Dataset entries
## Start
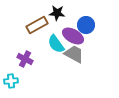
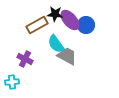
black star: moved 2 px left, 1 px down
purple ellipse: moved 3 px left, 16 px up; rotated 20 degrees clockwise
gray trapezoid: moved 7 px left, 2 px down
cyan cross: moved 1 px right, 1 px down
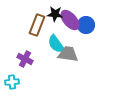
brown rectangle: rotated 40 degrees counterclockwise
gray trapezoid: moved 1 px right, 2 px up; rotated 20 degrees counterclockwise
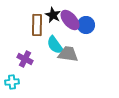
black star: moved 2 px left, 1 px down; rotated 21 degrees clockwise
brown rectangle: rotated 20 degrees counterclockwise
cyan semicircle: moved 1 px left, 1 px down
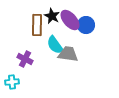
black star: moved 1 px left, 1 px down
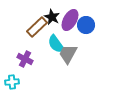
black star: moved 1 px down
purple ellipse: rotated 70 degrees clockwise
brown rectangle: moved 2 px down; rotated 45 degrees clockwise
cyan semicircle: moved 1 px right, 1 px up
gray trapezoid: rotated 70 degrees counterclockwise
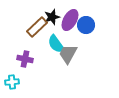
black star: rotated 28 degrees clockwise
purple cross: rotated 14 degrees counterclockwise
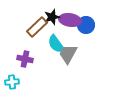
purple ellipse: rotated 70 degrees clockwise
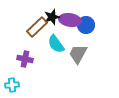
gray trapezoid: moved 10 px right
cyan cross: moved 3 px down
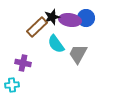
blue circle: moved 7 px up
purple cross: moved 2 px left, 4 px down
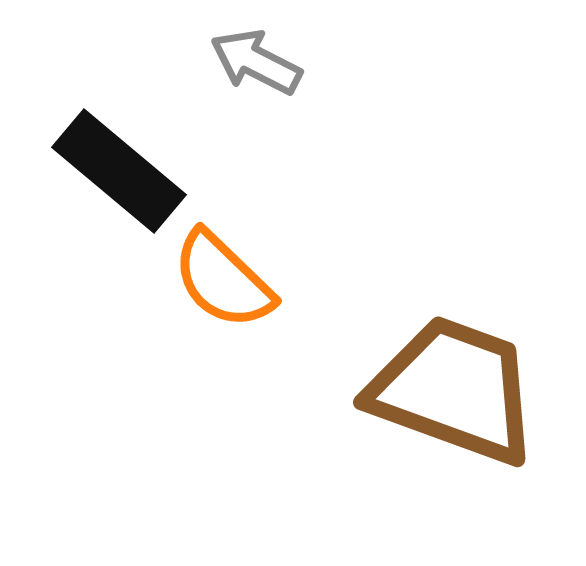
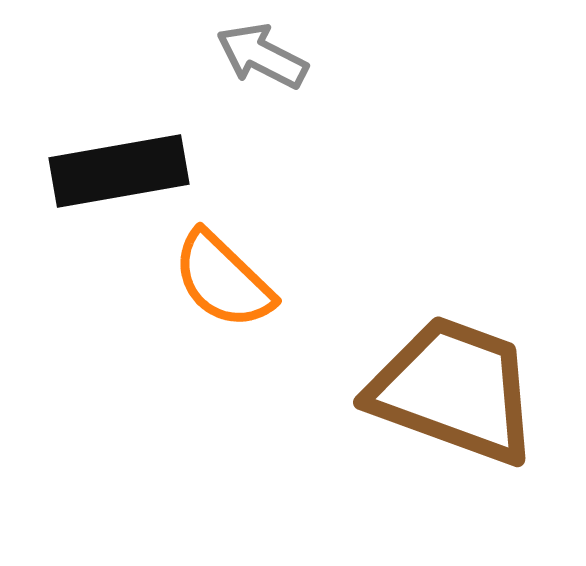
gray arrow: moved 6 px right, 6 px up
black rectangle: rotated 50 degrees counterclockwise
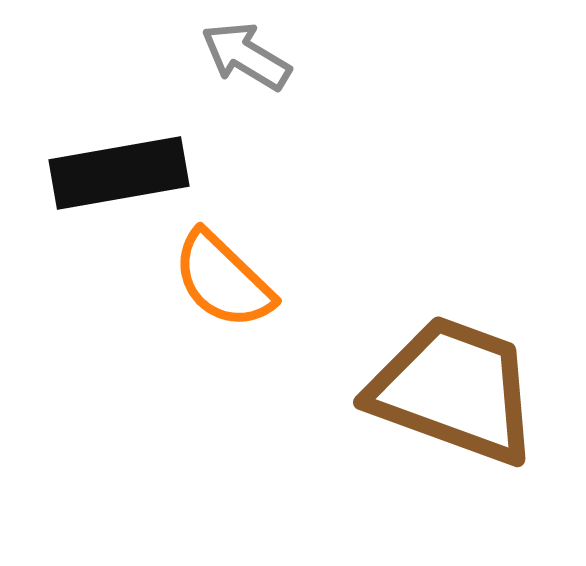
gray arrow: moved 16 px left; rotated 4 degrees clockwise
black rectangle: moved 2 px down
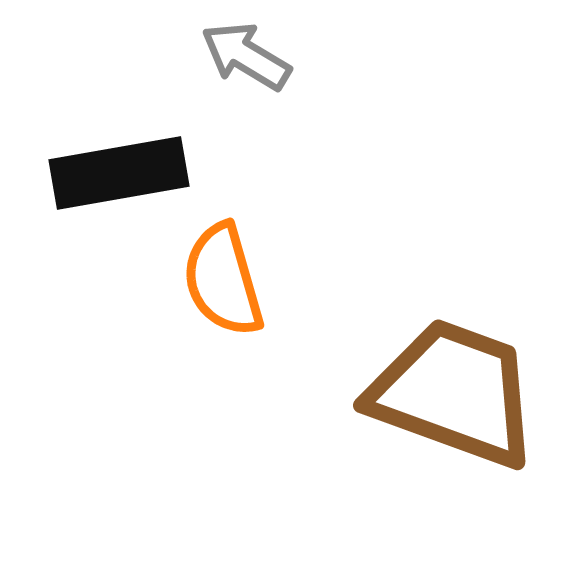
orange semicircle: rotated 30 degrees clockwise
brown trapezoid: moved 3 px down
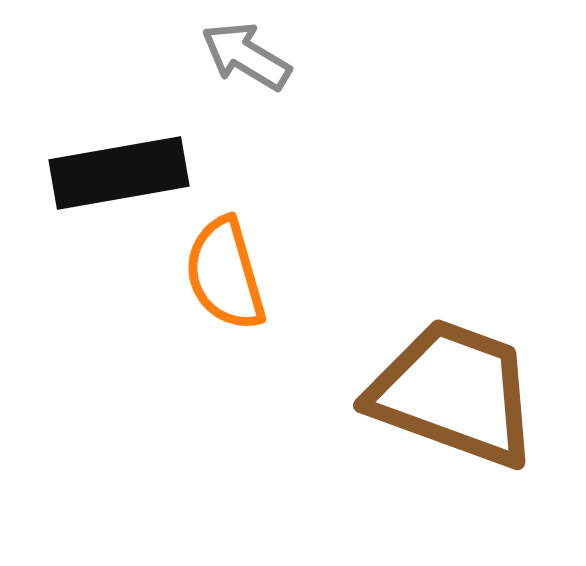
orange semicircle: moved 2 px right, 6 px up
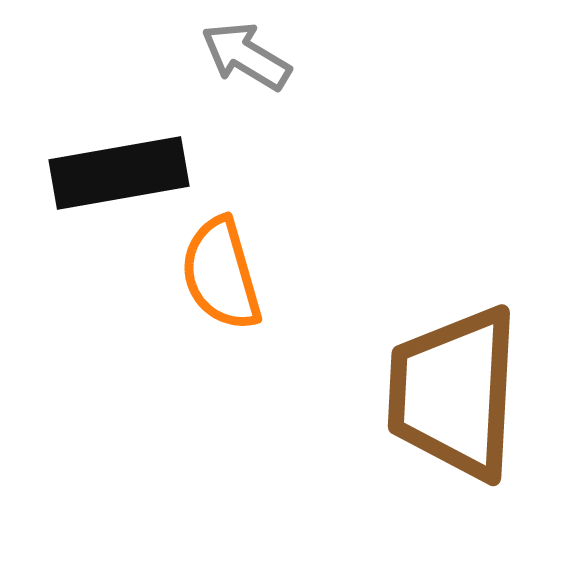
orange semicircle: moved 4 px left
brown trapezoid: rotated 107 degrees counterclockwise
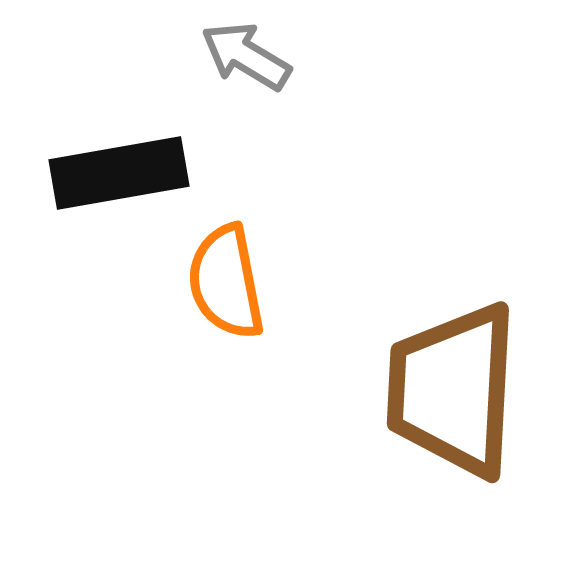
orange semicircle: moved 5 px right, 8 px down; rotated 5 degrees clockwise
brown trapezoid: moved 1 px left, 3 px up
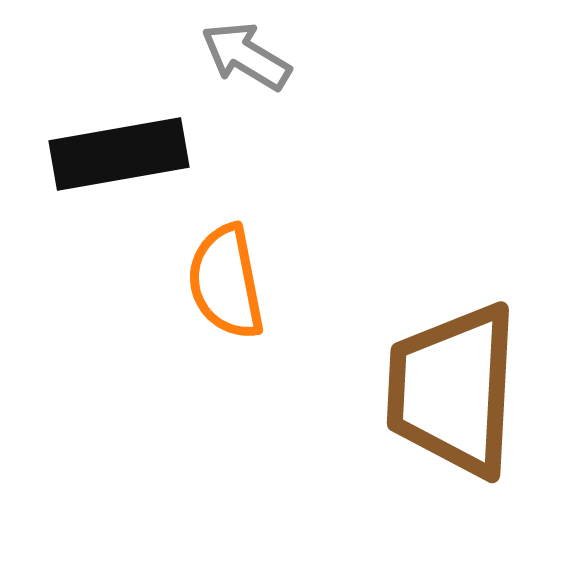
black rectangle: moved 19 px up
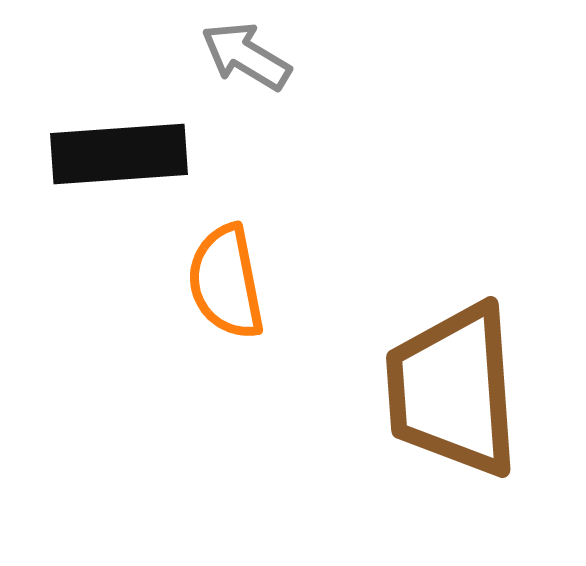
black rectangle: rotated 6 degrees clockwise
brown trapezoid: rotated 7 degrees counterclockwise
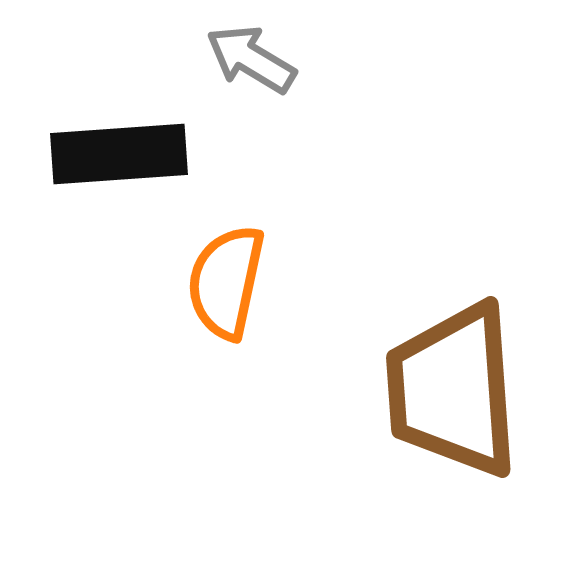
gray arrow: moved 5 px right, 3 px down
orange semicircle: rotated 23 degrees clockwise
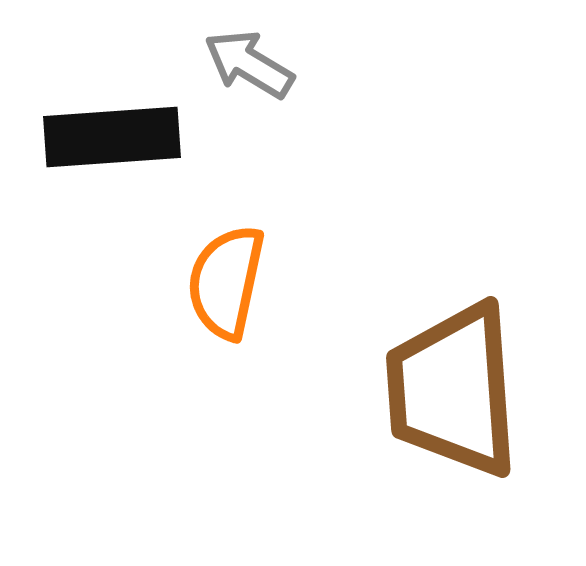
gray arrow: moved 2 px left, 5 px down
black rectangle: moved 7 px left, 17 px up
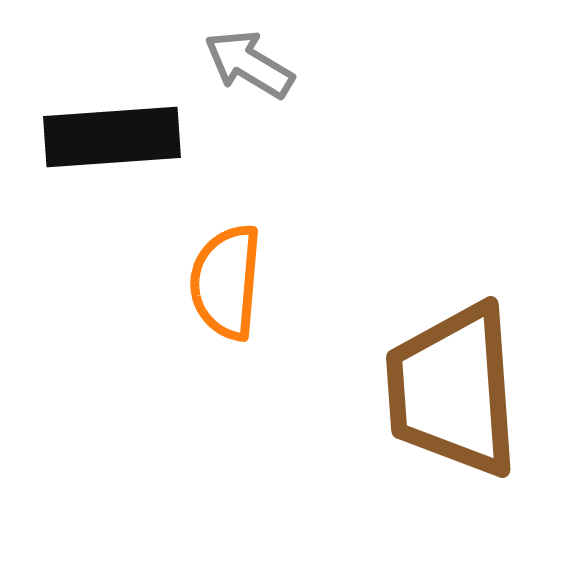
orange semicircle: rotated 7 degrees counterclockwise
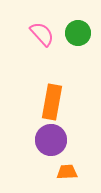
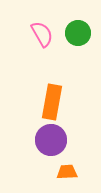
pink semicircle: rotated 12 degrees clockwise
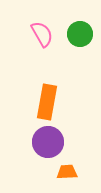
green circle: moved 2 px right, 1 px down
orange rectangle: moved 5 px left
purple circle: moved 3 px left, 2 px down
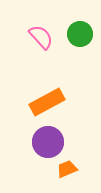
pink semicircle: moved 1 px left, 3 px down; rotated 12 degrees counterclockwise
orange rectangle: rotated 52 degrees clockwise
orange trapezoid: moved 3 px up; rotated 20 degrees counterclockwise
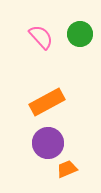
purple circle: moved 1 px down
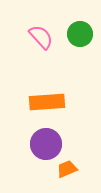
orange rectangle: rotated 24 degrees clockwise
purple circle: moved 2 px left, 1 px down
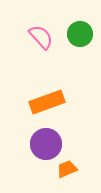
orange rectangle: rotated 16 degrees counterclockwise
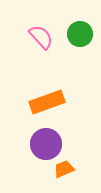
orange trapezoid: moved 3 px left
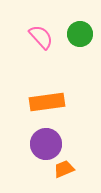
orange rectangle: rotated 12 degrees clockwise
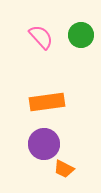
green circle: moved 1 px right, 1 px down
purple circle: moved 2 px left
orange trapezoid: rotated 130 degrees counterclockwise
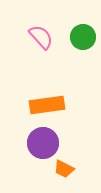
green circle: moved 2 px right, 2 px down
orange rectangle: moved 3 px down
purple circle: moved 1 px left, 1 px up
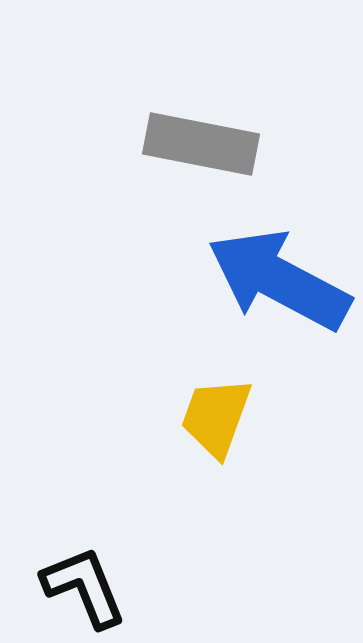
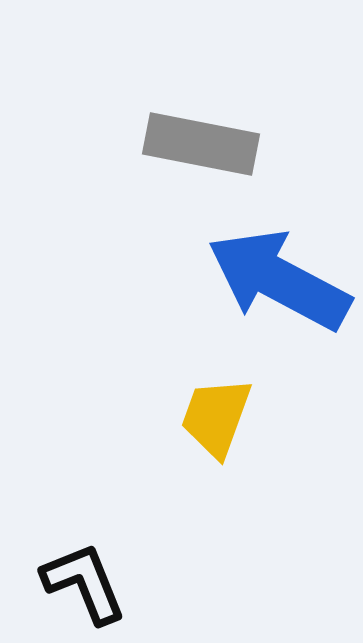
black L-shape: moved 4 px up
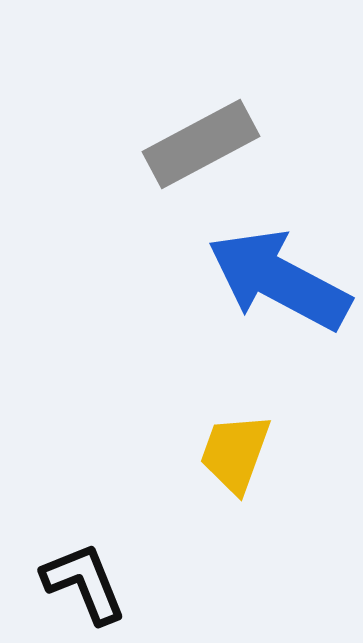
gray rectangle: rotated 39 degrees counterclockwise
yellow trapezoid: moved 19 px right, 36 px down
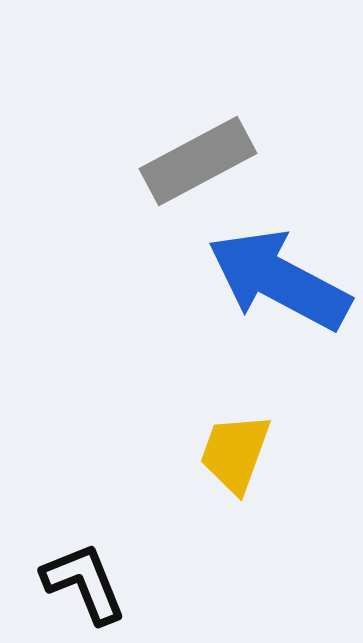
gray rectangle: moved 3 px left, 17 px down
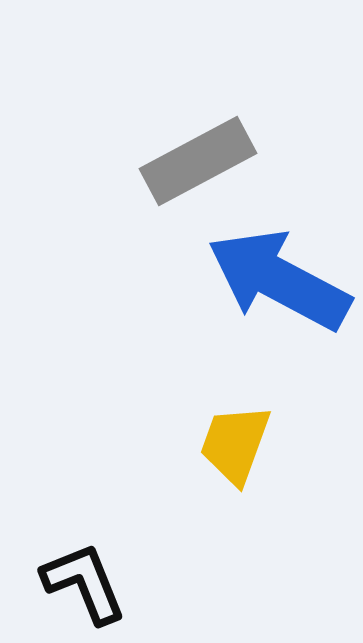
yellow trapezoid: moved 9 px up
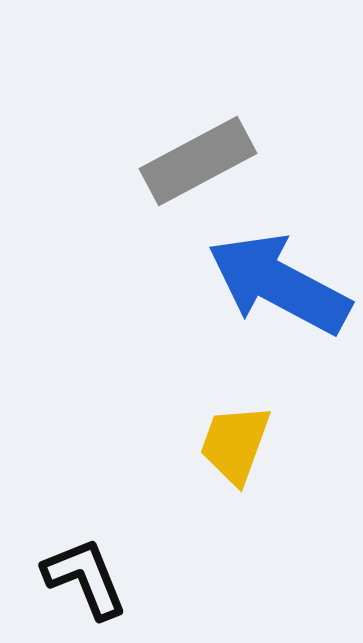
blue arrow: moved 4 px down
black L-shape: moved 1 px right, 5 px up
## End
-- Exercise aim --
Repeat every line of the rows above word for word, leaving out the picture lines.

-- Expected answer --
black star: moved 2 px left, 1 px down
purple ellipse: moved 3 px left, 16 px up; rotated 20 degrees clockwise
gray trapezoid: moved 7 px left, 2 px down
cyan cross: moved 1 px right, 1 px down
brown rectangle: rotated 40 degrees counterclockwise
gray trapezoid: moved 1 px right, 2 px up; rotated 20 degrees counterclockwise
black star: moved 2 px left, 1 px down; rotated 21 degrees clockwise
brown rectangle: rotated 20 degrees counterclockwise
cyan semicircle: moved 1 px left, 1 px down
black star: moved 1 px left, 1 px down
black star: moved 1 px down
purple ellipse: rotated 70 degrees clockwise
brown rectangle: moved 2 px down; rotated 45 degrees clockwise
cyan semicircle: moved 1 px right, 1 px up
gray trapezoid: rotated 70 degrees counterclockwise
black star: rotated 28 degrees clockwise
purple cross: rotated 14 degrees counterclockwise
purple ellipse: rotated 70 degrees clockwise
gray trapezoid: moved 10 px right
cyan cross: moved 3 px down
blue circle: moved 7 px up
purple cross: moved 2 px left, 4 px down
gray arrow: moved 6 px right, 6 px up
black rectangle: rotated 50 degrees counterclockwise
gray arrow: moved 16 px left; rotated 4 degrees clockwise
black rectangle: moved 2 px down
orange semicircle: rotated 30 degrees clockwise
brown trapezoid: moved 3 px down
orange semicircle: moved 2 px right, 6 px up
orange semicircle: moved 4 px left
brown trapezoid: rotated 107 degrees counterclockwise
orange semicircle: moved 5 px right, 8 px down; rotated 5 degrees clockwise
brown trapezoid: moved 1 px left, 3 px up
black rectangle: moved 19 px up
black rectangle: rotated 6 degrees clockwise
brown trapezoid: rotated 7 degrees counterclockwise
gray arrow: moved 5 px right, 3 px down
orange semicircle: rotated 23 degrees clockwise
gray arrow: moved 2 px left, 5 px down
black rectangle: moved 7 px left, 17 px up
orange semicircle: rotated 7 degrees counterclockwise
pink semicircle: rotated 12 degrees clockwise
green circle: moved 2 px right, 1 px down
orange rectangle: moved 5 px left
purple circle: moved 3 px left, 2 px down
pink semicircle: moved 1 px left, 3 px down; rotated 12 degrees counterclockwise
orange rectangle: rotated 52 degrees clockwise
orange trapezoid: moved 3 px up; rotated 20 degrees counterclockwise
purple circle: moved 1 px down
orange rectangle: rotated 24 degrees clockwise
purple circle: moved 2 px left, 1 px down
orange rectangle: rotated 16 degrees counterclockwise
orange trapezoid: moved 3 px left
orange rectangle: rotated 12 degrees clockwise
green circle: moved 1 px right, 1 px down
purple circle: moved 2 px left
orange trapezoid: rotated 130 degrees counterclockwise
green circle: moved 2 px right, 2 px down
orange rectangle: moved 3 px down
purple circle: moved 1 px left, 1 px up
black L-shape: moved 4 px up
gray rectangle: rotated 39 degrees counterclockwise
yellow trapezoid: moved 19 px right, 36 px down
gray rectangle: moved 3 px left, 17 px down
yellow trapezoid: moved 9 px up
blue arrow: moved 4 px down
black L-shape: moved 1 px right, 5 px up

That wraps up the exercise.